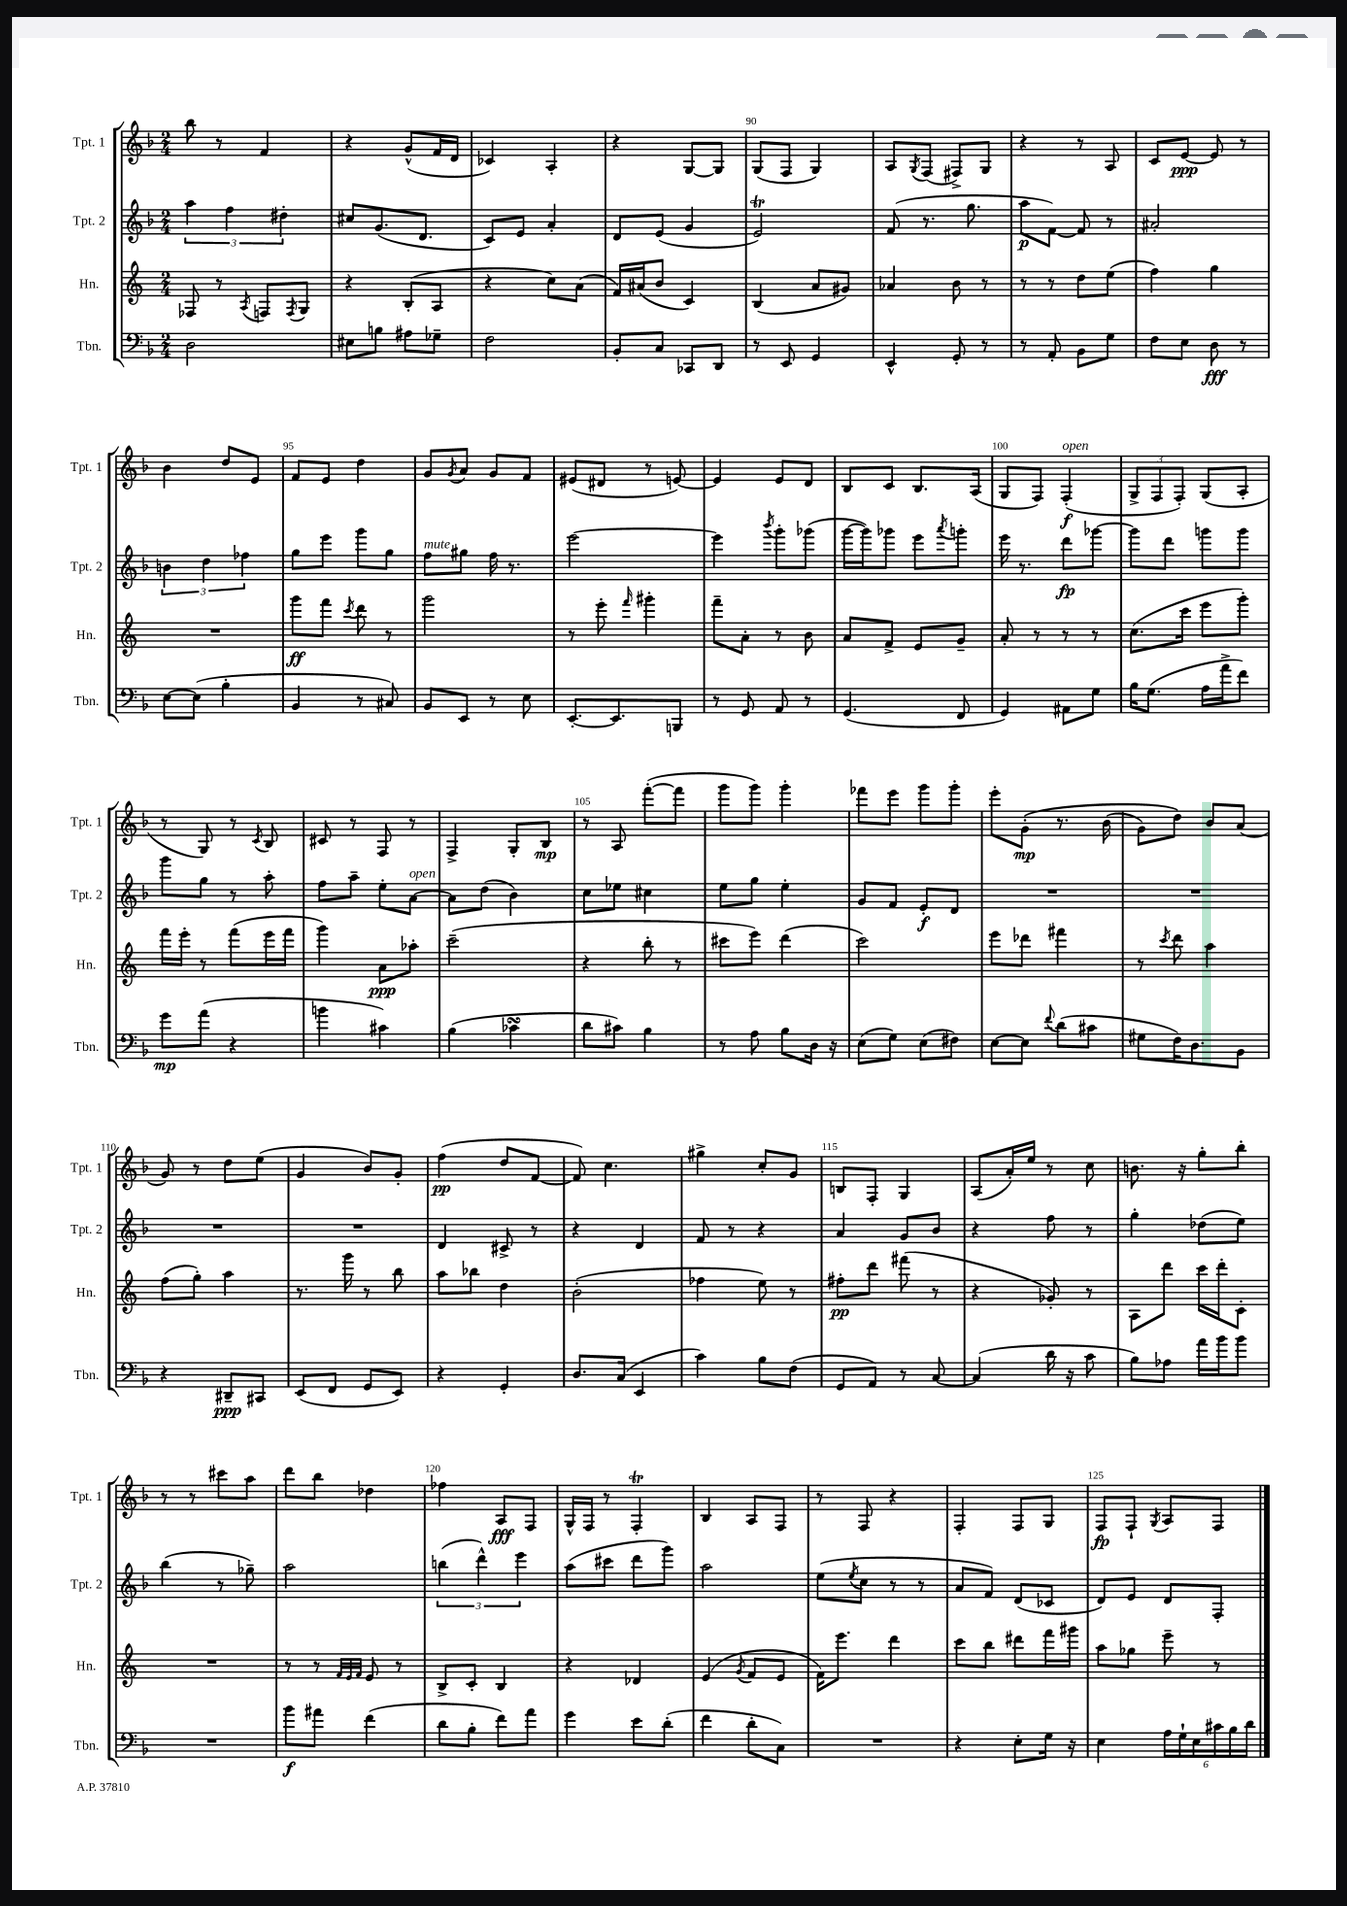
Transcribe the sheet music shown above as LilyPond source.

<<
\new StaffGroup <<
\new Staff = "s0" \with { instrumentName = "Tpt. 1" shortInstrumentName = "Tpt. 1" } {
    \clef treble \key f \major \numericTimeSignature \time 2/4
    bes''8 r8 f'4 |
    r4 g'8-^( f'16 d'16 |
    ces'4) a4-. |
    r4 g8~ g8 |
    g8( f8 g4) |
    a8 \acciaccatura { g8 } f8( fis8->) g8 |
    r4 r8 a8 |
    c'8 e'8~\ppp e'8 r8 |
    bes'4 d''8 e'8 |
    f'8 e'8 d''4 |
    g'8 \acciaccatura { g'8 } a'8 g'8 f'8 |
    eis'8( dis'8 r8 e'8~) |
    e'4 e'8 d'8 |
    bes8 c'8 bes8. a16( |
    g8 f8) f4-.\f^\markup { \italic "open" }( |
    \tuplet 3/2 { g8-> f8 f8-.) } g8( a8-. |
    r8 g8) r8 \acciaccatura { c'8 } bes8 |
    cis'8 r8 f8 r8 |
    f4-> g8-. bes8\mp |
    r8 a8 f'''8~-.( f'''8 |
    g'''8 g'''8) g'''4-. |
    fes'''8 e'''8 g'''8 g'''8-. |
    e'''8-. g'8-.\mp\( r8. bes'16( |
    g'8) d''8\) bes'8 a'8( |
    g'8) r8 d''8 e''8( |
    g'4 bes'8) g'8-. |
    f''4\pp( d''8 f'8~ |
    f'8) c''4. |
    gis''4-> c''8-. g'8 |
    b8 f8-. g4 |
    a8( a'16-.) e''16 r8 c''8 |
    b'8. r16 g''8-. bes''8-. |
    r8 r8 cis'''8 a''8 |
    d'''8 bes''8 des''4 |
    fes''4 a8\fff f8 |
    g16-^ f16 r8 f4-.\trill |
    bes4 a8 f8 |
    r8 f8 r4 |
    f4-. f8 g8 |
    f8\fp f8-! \acciaccatura { g8 } a8 f8 \bar "|." |
}
\new Staff = "s1" \with { instrumentName = "Tpt. 2" shortInstrumentName = "Tpt. 2" } {
    \clef treble \key f \major \numericTimeSignature \time 2/4
    \tuplet 3/2 { a''4 f''4 dis''4-. } |
    cis''8 g'8.( d'8. |
    c'8) e'8 a'4-. |
    d'8 e'8( g'4 |
    e'2\trill) |
    f'8( r8. g''8. |
    a''8\p f'8~) f'8 r8 |
    ais'2-. |
    \tuplet 3/2 { b'4 d''4 fes''4 } |
    g''8 e'''8 g'''8 g''8 |
    f''8^\markup { \italic "mute" } gis''8 f''16 r8. |
    e'''2~ |
    e'''4 \acciaccatura { bes'''8 } g'''8-. ges'''8( |
    g'''16~ g'''16) ges'''8 e'''8 \acciaccatura { a'''8 } g'''8-. |
    e'''16 r8. d'''8\fp ges'''8~ |
    ges'''8 d'''8 g'''8 g'''8 |
    g'''8 g''8 r8 a''8-. |
    f''8 a''8-- e''8-. a'8~^\markup { \italic "open" } |
    a'8 d''8( bes'4) |
    c''8 ees''8 cis''4 |
    e''8 g''8 e''4-. |
    g'8 f'8 e'8-.\f d'8 |
    R2 |
    R2 |
    R2 |
    R2 |
    d'4 cis'8-> r8 |
    r4 d'4 |
    f'8 r8 r4 |
    a'4 g'8 bes'8 |
    r4 f''8 r8 |
    g''4-. des''8( e''8) |
    bes''4( r8 ges''8--) |
    a''2 |
    \tuplet 3/2 { b''4( d'''4-^) e'''4 } |
    a''8( cis'''8 d'''8 g'''8) |
    a''2 |
    e''8( \acciaccatura { e''8 } c''8 r8 r8 |
    a'8 f'8) d'8( ces'8 |
    d'8) e'8 d'8 f8-. \bar "|." |
}
\new Staff = "s2" \with { instrumentName = "Hn." shortInstrumentName = "Hn." } {
    \clef treble \key c \major \numericTimeSignature \time 2/4
    fes8 r8 \acciaccatura { a8 } f8 \acciaccatura { f8 } g8 |
    r4 b8-.( a8 |
    r4 c''8) a'8( |
    f'16) ais'16( b'8 c'4) |
    b4( a'8 gis'8) |
    aes'4 b'8 r8 |
    r8 r8 d''8 e''8( |
    f''4) g''4 |
    R2 |
    g'''8\ff f'''8 \acciaccatura { c'''8 } d'''8 r8 |
    g'''2 |
    r8 e'''8-. \grace { f'''16 } gis'''4-. |
    f'''8-- a'8-. r8 b'8 |
    a'8 f'8-> e'8 g'8-- |
    a'8-. r8 r8 r8 |
    c''8.( c'''16 e'''8 g'''8-.) |
    f'''16 e'''16-. r8 f'''8( e'''16 f'''16 |
    g'''4) a'8\ppp aes''8-. |
    c'''2--( |
    r4 b''8-. r8 |
    cis'''8 e'''8) d'''4( |
    c'''2) |
    e'''8 des'''8 fis'''4 |
    r8 \acciaccatura { c'''8 } d'''8 a''4 |
    f''8( g''8-.) a''4 |
    r8. g'''16 r8 b''8 |
    a''8 bes''8 d''4 |
    b'2-.( |
    fes''4 e''8) r8 |
    fis''8-.\pp d'''8 fis'''8( r8 |
    r4 ges'8-.) r8 |
    a8 d'''8 c'''16 d'''16-. c'8-. |
    R2 |
    r8 r8 \grace { f'32 e'32 f'32 } e'8 r8 |
    b8-> c'8-. b4 |
    r4 des'4 |
    e'4( \acciaccatura { g'8 } f'8 e'8 |
    f'16) e'''8. d'''4 |
    c'''8 b''8 dis'''8 f'''16 gis'''16 |
    a''8 ges''8 e'''8-- r8 \bar "|." |
}
\new Staff = "s3" \with { instrumentName = "Tbn." shortInstrumentName = "Tbn." } {
    \clef bass \key f \major \numericTimeSignature \time 2/4
    d2 |
    eis8 b8 ais8 ges8-- |
    f2 |
    bes,8-. c8 ces,8 d,8 |
    r8 e,8 g,4 |
    e,4-^ g,8-. r8 |
    r8 a,8-. bes,8 g8 |
    f8 e8 d8\fff r8 |
    e8~ e8( bes4-. |
    bes,4 r8 cis8) |
    bes,8 e,8 r8 e8 |
    e,8.~-. e,8. b,,8 |
    r8 g,8 a,8 r8 |
    g,4.( f,8 |
    g,4) ais,8 g8 |
    bes16 g8.( a16 a'16-> f'8) |
    g'8\mp a'8( r4 |
    b'4 cis'4) |
    bes4( ces'4\turn |
    d'8 cis'8) bes4 |
    r8 a8 bes8 d16 r16 |
    e8( g8) e8( fis8) |
    e8~ e8 \appoggiatura { f'8 } d'8( cis'8 |
    gis8 f16) d8. bes,8 |
    r4 dis,8--\ppp cis,8 |
    e,8( f,8 g,8 e,8) |
    r4 g,4-. |
    d8. c16( e,4 |
    c'4) bes8 f8( |
    g,8 a,8) r8 c8~ |
    c4( d'16 r16 c'8 |
    bes8) aes8 a'16 bes'16 bes'8 |
    R2 |
    bes'8\f ais'8 f'4( |
    d'8 bes8-. f'8) a'8 |
    g'4 e'8 d'8-.( |
    f'4 d'8-. c8) |
    R2 |
    r4 e8-. g16 r16 |
    e4 \tuplet 6/4 { a16 g16-! e16 cis'16 bes16 d'16 } \bar "|." |
}
>>
>>
\layout { \context { \Score currentBarNumber = #86 \override BarNumber.break-visibility = ##(#f #t #t) barNumberVisibility = #(every-nth-bar-number-visible 5) } }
= = = =
> [Exercise details]
Pull out every line of the records above that contains the string "italic", matching case exactly.

> [Solution below]
    g8 f8) f4-.\f^\markup { \italic "open" }( |
    f''8^\markup { \italic "mute" } gis''8 f''16 r8. |
    f''8 a''8-- e''8-. a'8~^\markup { \italic "open" } |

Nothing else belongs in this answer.